- [REQUIRED WORK]
In the records below, find each line holding the word "none" and copy it.
◇ ◇ ◇
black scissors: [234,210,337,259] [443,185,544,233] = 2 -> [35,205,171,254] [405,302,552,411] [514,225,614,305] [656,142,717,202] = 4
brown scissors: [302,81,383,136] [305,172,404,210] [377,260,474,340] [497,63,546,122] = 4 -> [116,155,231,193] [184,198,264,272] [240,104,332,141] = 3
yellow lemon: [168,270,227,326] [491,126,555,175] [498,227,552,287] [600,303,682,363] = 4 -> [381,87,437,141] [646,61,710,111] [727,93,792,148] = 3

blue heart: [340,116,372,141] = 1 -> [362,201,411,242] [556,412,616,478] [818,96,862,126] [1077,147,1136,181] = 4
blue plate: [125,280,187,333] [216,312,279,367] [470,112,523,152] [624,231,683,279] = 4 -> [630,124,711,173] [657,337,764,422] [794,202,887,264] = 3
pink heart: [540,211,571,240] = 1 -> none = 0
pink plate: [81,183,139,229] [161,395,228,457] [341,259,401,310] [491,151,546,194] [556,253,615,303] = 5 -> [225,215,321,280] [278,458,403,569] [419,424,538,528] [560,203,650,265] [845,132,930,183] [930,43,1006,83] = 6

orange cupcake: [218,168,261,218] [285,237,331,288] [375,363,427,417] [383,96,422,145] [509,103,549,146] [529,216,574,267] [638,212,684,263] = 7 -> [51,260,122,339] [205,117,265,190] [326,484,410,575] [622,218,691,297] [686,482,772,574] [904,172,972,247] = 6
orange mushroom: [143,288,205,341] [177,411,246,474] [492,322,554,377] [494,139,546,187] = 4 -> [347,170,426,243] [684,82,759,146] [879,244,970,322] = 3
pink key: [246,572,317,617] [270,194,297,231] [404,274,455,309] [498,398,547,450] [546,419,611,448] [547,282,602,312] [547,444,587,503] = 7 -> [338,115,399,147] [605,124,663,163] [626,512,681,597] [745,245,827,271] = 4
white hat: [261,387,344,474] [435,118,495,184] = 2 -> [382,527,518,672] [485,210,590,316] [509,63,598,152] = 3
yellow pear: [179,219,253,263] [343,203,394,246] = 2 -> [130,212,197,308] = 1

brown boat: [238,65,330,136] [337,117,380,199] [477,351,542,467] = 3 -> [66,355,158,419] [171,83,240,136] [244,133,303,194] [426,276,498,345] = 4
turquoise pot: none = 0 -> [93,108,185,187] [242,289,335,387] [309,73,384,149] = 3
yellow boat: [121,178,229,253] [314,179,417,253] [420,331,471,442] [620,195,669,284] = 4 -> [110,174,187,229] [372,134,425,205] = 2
◇ ◇ ◇
- [FINAL ANSWER]
pink heart: [540,211,571,240] = 1 -> none = 0
turquoise pot: none = 0 -> [93,108,185,187] [242,289,335,387] [309,73,384,149] = 3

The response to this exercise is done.